**PROBLEM REQUIREMENTS**
Output the listing below verbatim, but drop the images.

**COLLECTED MATERIAL**
::::
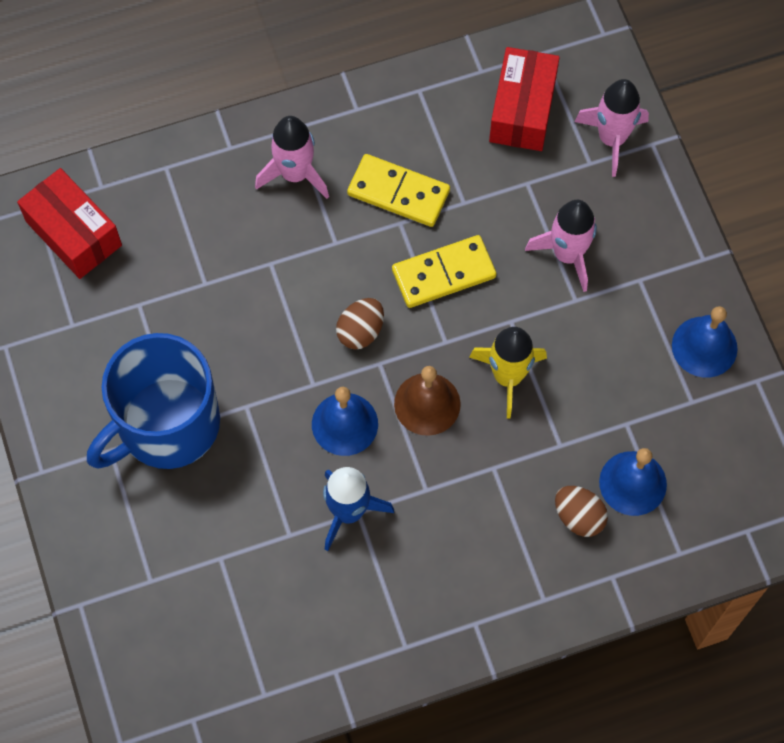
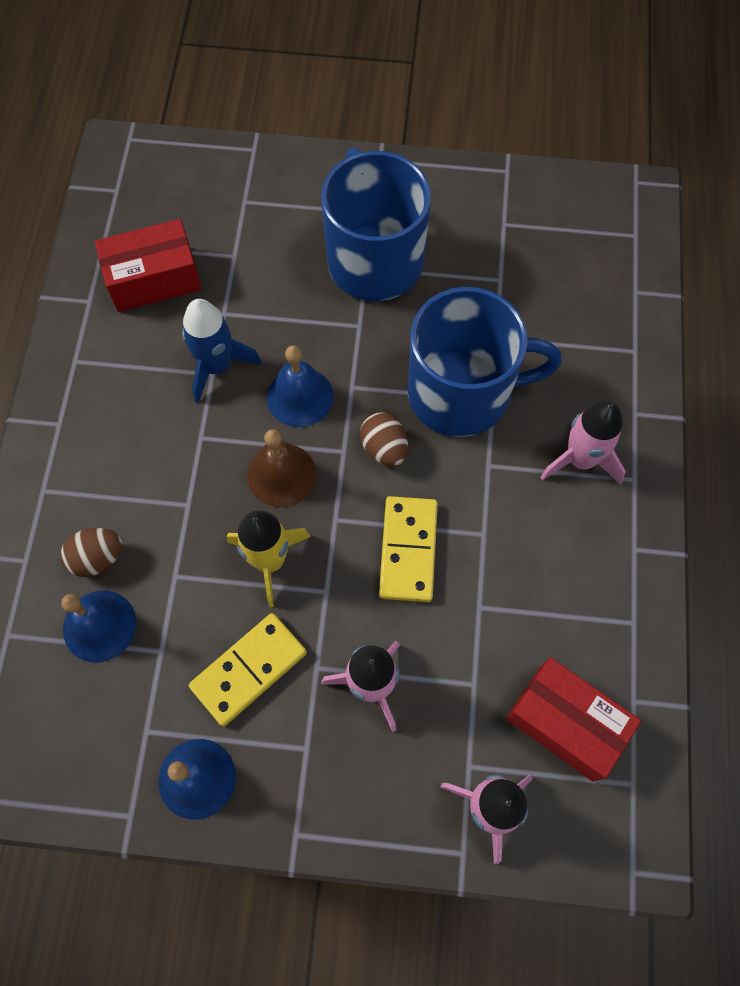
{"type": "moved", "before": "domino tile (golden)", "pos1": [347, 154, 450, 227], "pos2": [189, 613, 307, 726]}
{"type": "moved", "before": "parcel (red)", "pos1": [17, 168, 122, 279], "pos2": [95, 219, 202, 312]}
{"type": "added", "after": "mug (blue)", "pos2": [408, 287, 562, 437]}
::::
**ANSWER SPACE**
{"type": "moved", "before": "domino tile (golden)", "pos1": [347, 154, 450, 227], "pos2": [189, 613, 307, 726]}
{"type": "moved", "before": "parcel (red)", "pos1": [17, 168, 122, 279], "pos2": [95, 219, 202, 312]}
{"type": "added", "after": "mug (blue)", "pos2": [408, 287, 562, 437]}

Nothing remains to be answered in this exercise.